Source material:
.....
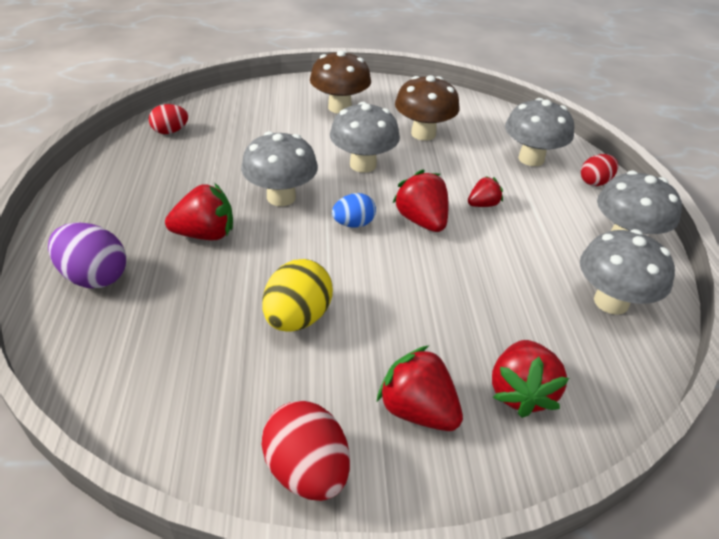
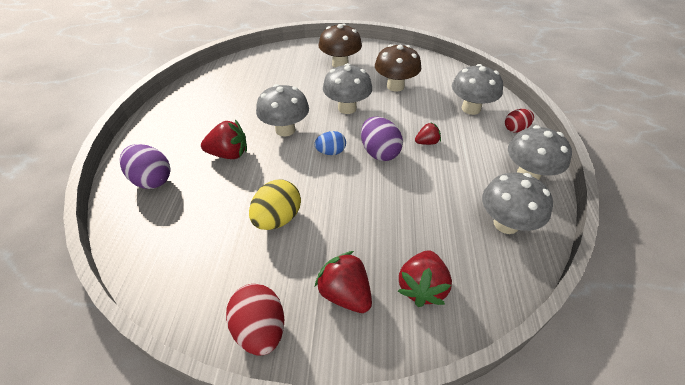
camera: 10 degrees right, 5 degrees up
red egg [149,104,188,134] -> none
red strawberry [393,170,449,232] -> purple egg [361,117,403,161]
.....
Task brief: Set down the material again exactly. Don't carry over any pictures.

Answer box:
camera: 10 degrees right, 5 degrees up
red egg [149,104,188,134] -> none
red strawberry [393,170,449,232] -> purple egg [361,117,403,161]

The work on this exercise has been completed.